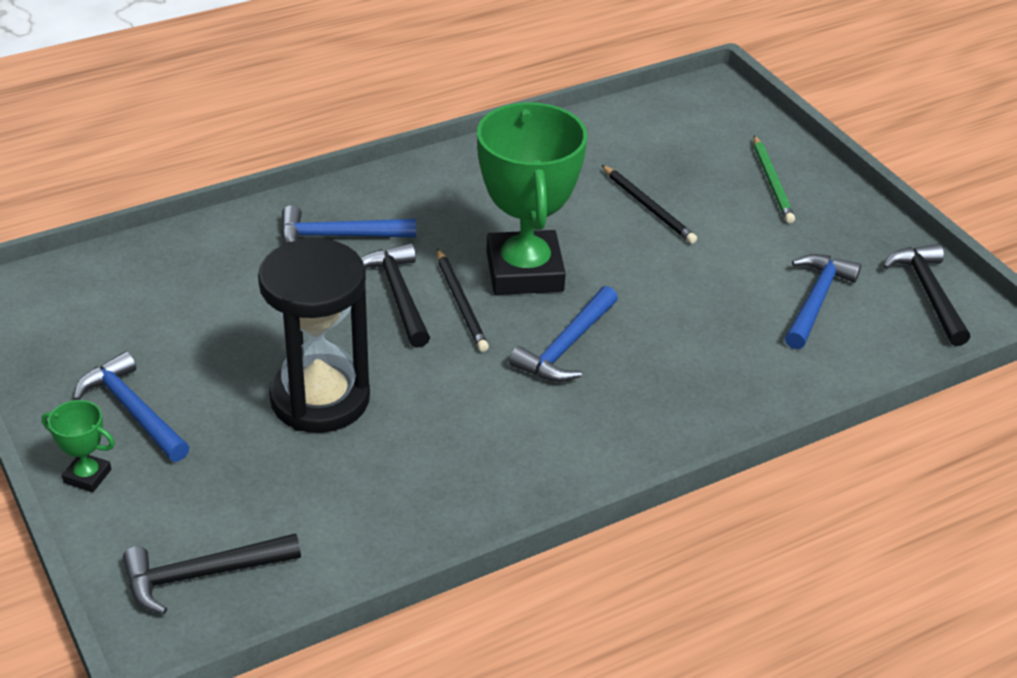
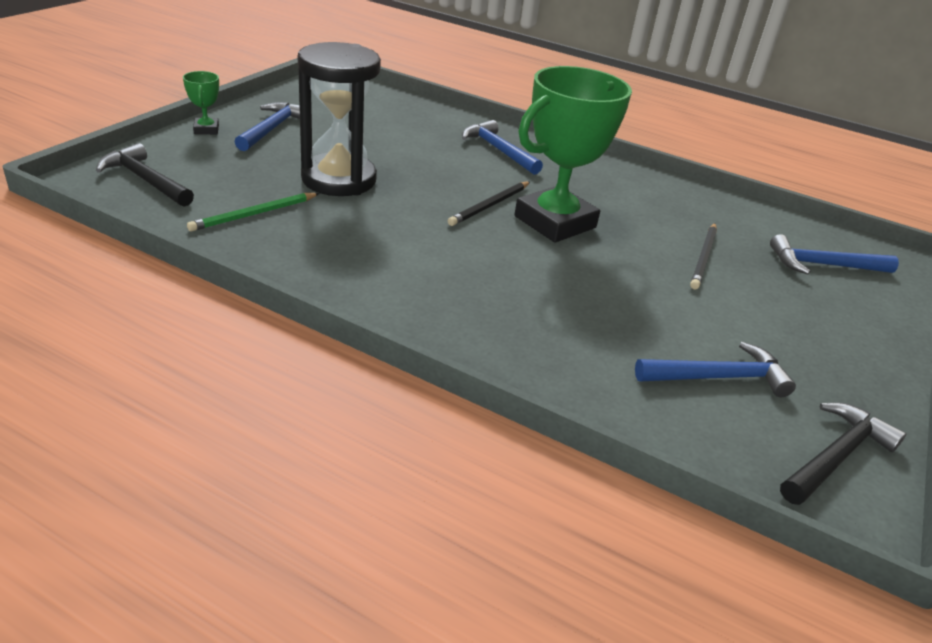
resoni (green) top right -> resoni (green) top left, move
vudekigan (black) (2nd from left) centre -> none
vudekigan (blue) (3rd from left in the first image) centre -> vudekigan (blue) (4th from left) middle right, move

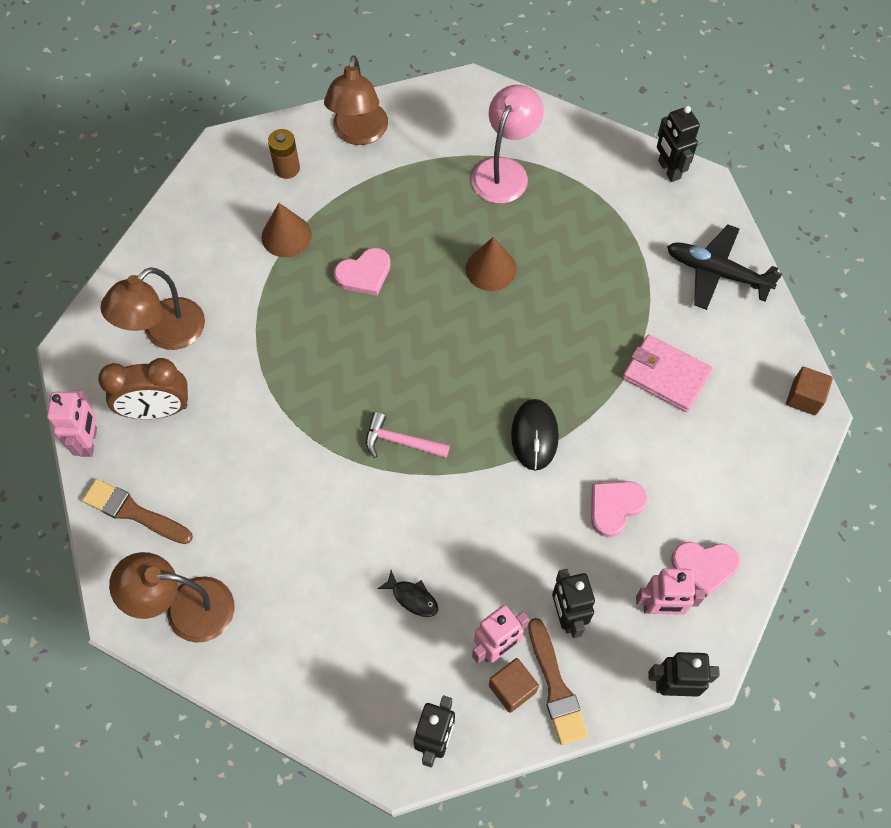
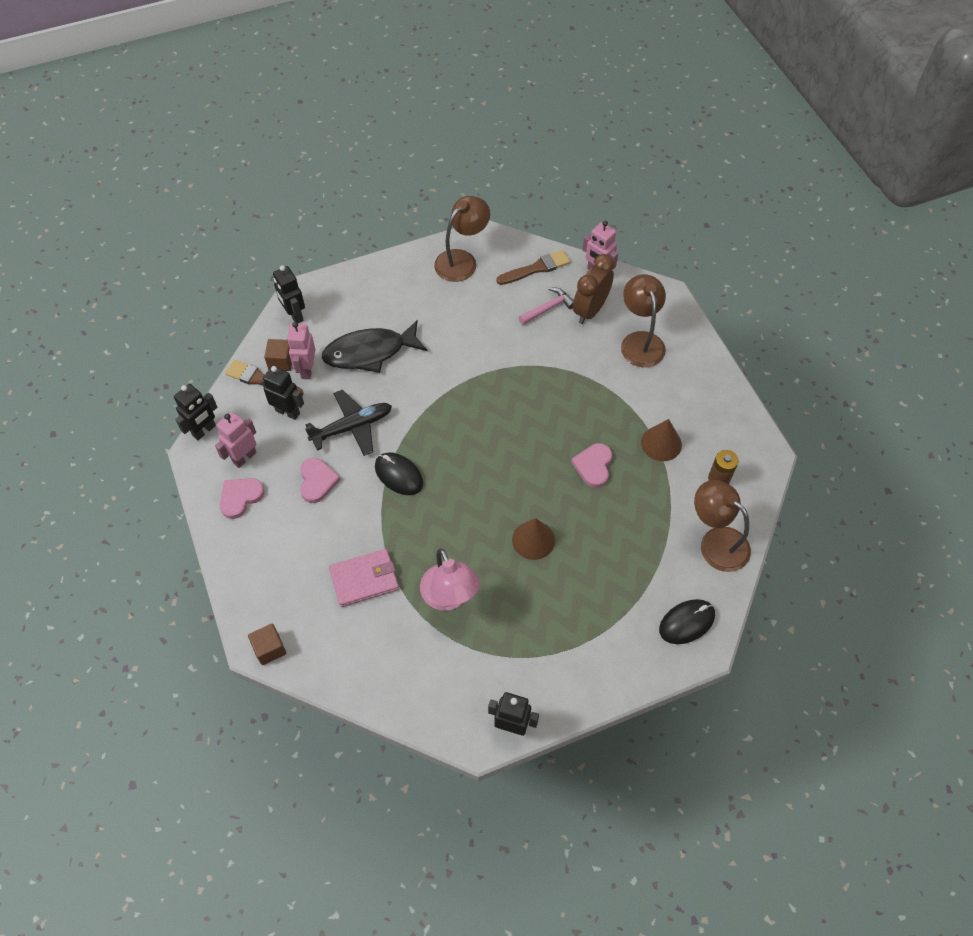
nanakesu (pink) top centre -> nanakesu (pink) centre, move
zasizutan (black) top right -> zasizutan (black) centre, move
vudekigan (pink) centre -> vudekigan (pink) top centre, move
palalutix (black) bottom centre -> palalutix (black) centre, x2.43
none -> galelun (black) (2nd from left) middle right

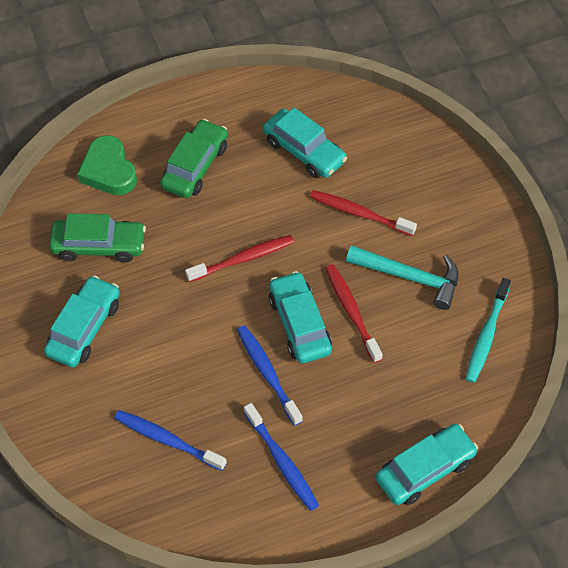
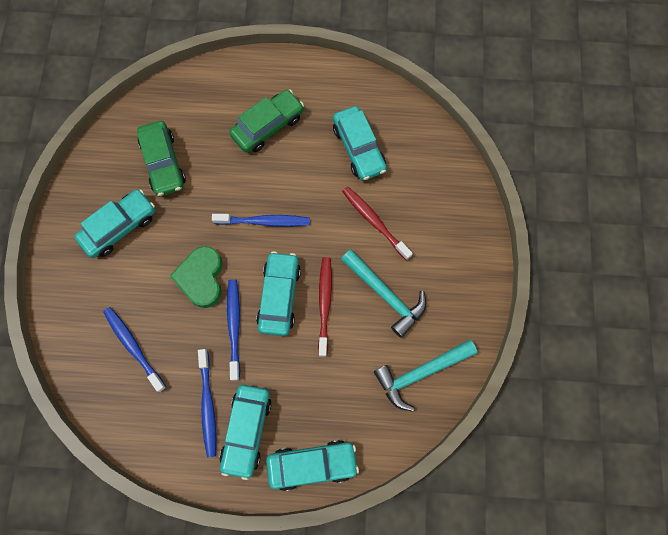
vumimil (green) top left -> vumimil (green) middle left, move
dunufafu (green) (1st from left) middle left -> dunufafu (green) (1st from left) top left, 45 degrees clockwise
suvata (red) (1st from left) centre -> suvata (blue) (4th from left) centre
suvata (turquoise) middle right -> vudekigan (turquoise) (2nd from left) bottom centre
none -> dunufafu (turquoise) (2nd from left) bottom centre

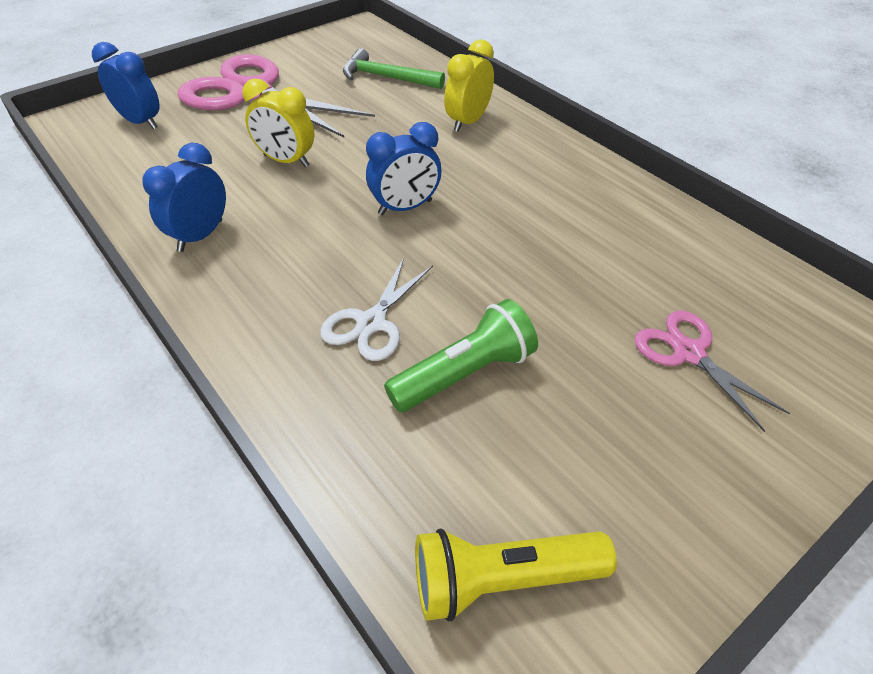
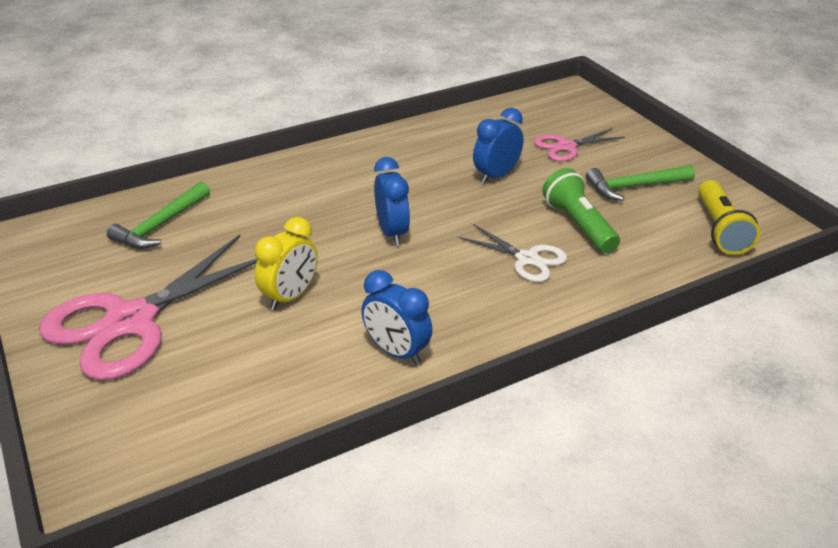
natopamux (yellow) (2nd from left) top centre -> none
natopamux (blue) (1st from left in the first image) top left -> natopamux (blue) (3rd from left) top centre, move
none -> vudekigan (green) (2nd from left) middle right

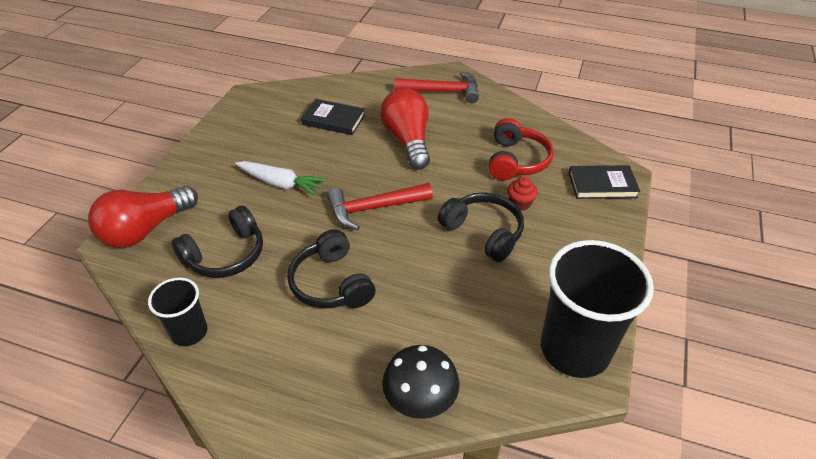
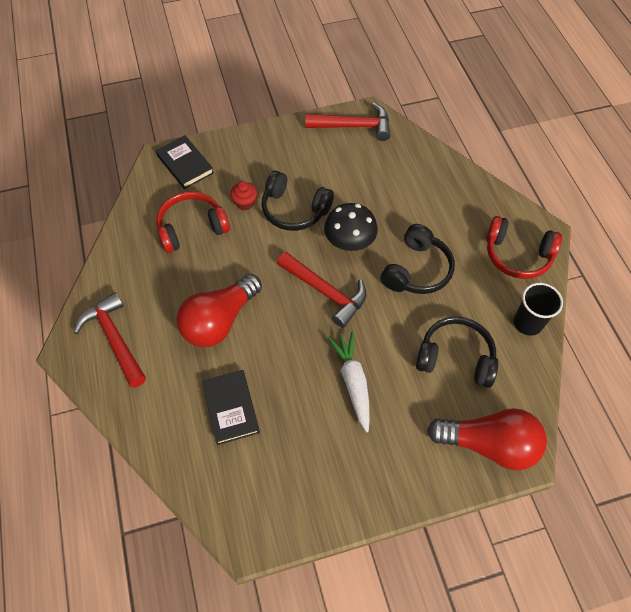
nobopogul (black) (3rd from left in the first image) centre -> nobopogul (black) (1st from left) top centre, 75 degrees counterclockwise
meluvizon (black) (2nd from left) bottom right -> vudekigan (red) (3rd from left) top centre
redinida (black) bottom centre -> redinida (black) centre, move
none -> nobopogul (red) (2nd from left) middle right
_ _ _ _ _ _ _
Task requirements:
Nothing but the lines from the line with "suvata (red) (1st" through the last line of the listing should be copied, exactly and with both ends kept. Leave pictures out.

Answer:
suvata (red) (1st from left) centre -> suvata (blue) (4th from left) centre
suvata (turquoise) middle right -> vudekigan (turquoise) (2nd from left) bottom centre
none -> dunufafu (turquoise) (2nd from left) bottom centre

natopamux (yellow) (2nd from left) top centre -> none
natopamux (blue) (1st from left in the first image) top left -> natopamux (blue) (3rd from left) top centre, move
none -> vudekigan (green) (2nd from left) middle right

nobopogul (black) (3rd from left in the first image) centre -> nobopogul (black) (1st from left) top centre, 75 degrees counterclockwise
meluvizon (black) (2nd from left) bottom right -> vudekigan (red) (3rd from left) top centre
redinida (black) bottom centre -> redinida (black) centre, move
none -> nobopogul (red) (2nd from left) middle right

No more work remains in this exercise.